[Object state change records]
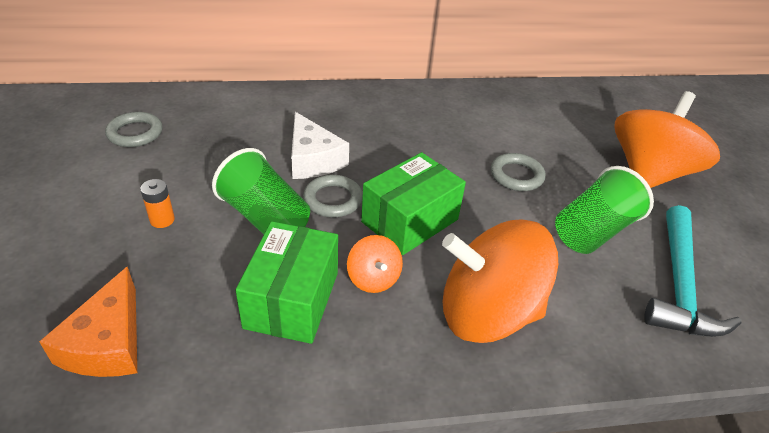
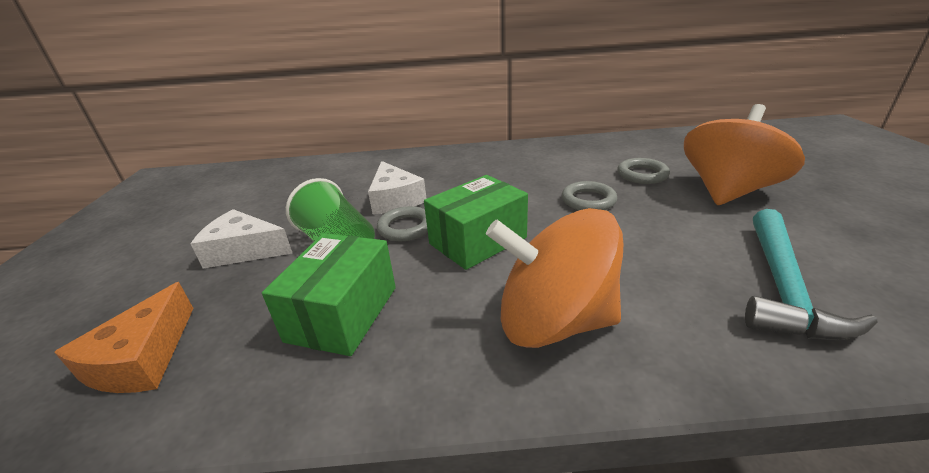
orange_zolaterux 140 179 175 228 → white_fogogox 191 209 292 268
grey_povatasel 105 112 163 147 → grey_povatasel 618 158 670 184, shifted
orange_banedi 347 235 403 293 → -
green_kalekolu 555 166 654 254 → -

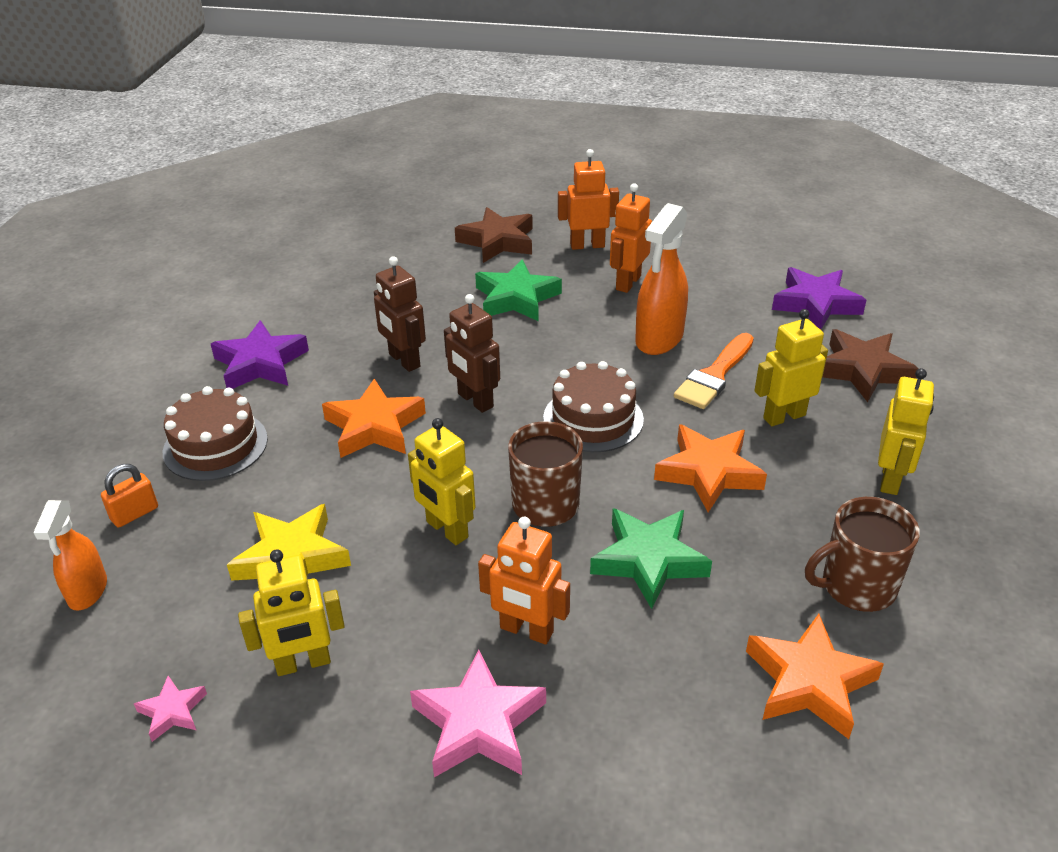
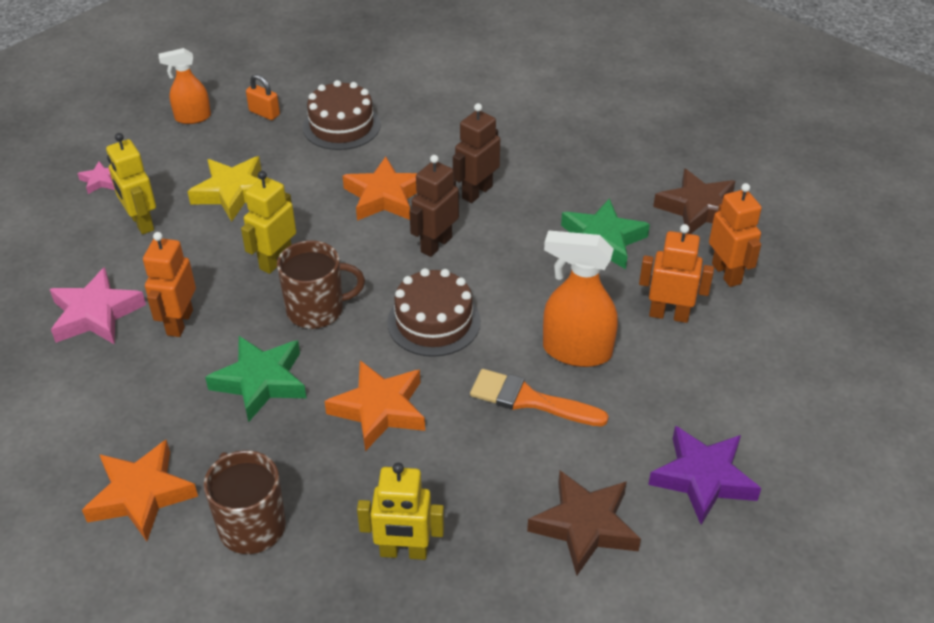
purple_lelapil 211 320 309 389 → -
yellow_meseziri 754 309 828 426 → -

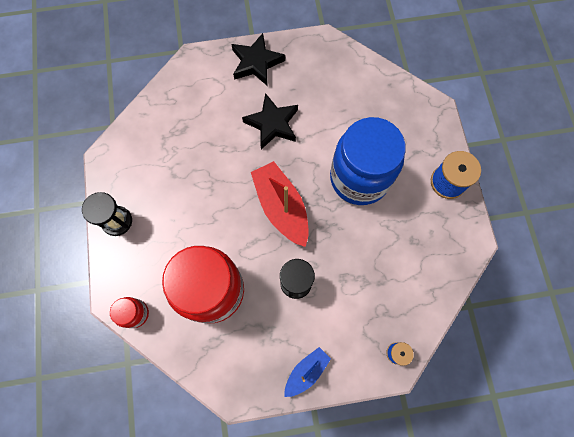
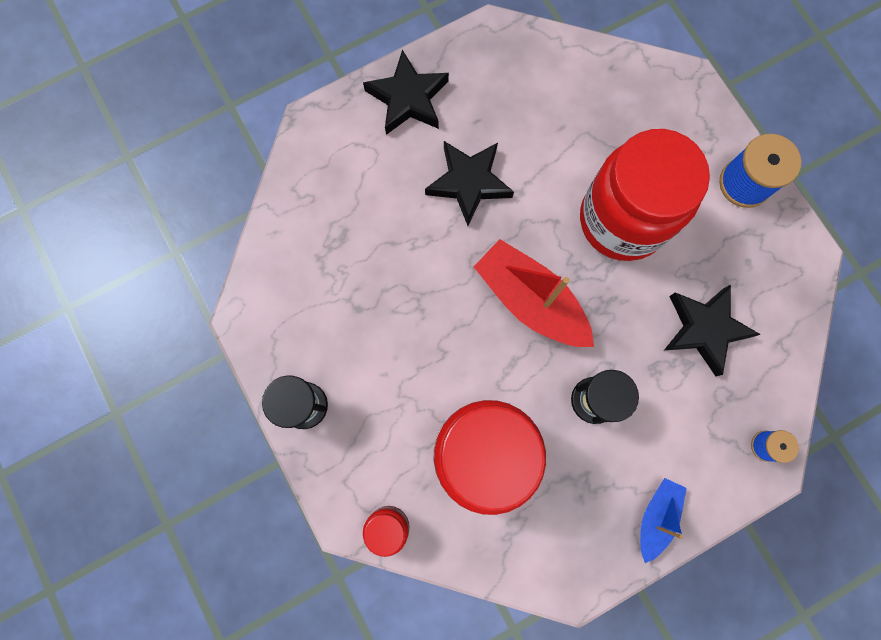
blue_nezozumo 330 117 406 205 → red_nezozumo 580 129 710 261
- → black_lelapil 664 284 761 376

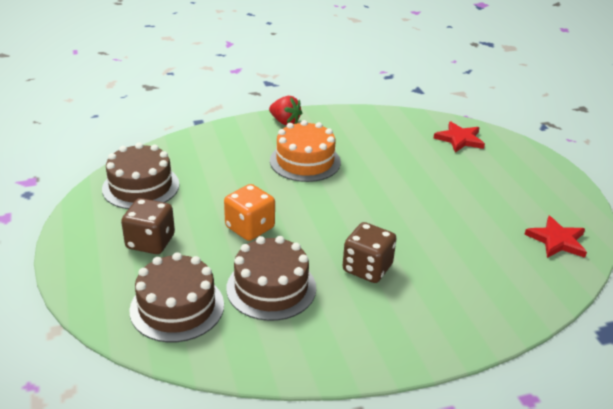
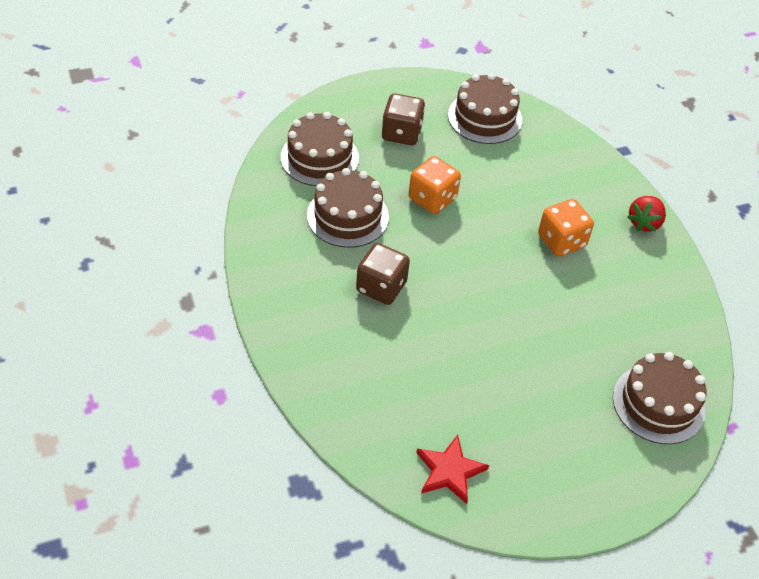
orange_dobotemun 270 120 341 182 → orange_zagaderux 538 199 594 257
red_lelapil 433 121 485 153 → brown_dobotemun 613 352 706 444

### Assigned task
Repeat the full set of records exactly, and output no pictures.

### Your response
orange_zolaterux 140 179 175 228 → white_fogogox 191 209 292 268
grey_povatasel 105 112 163 147 → grey_povatasel 618 158 670 184, shifted
orange_banedi 347 235 403 293 → -
green_kalekolu 555 166 654 254 → -

purple_lelapil 211 320 309 389 → -
yellow_meseziri 754 309 828 426 → -

blue_nezozumo 330 117 406 205 → red_nezozumo 580 129 710 261
- → black_lelapil 664 284 761 376

orange_dobotemun 270 120 341 182 → orange_zagaderux 538 199 594 257
red_lelapil 433 121 485 153 → brown_dobotemun 613 352 706 444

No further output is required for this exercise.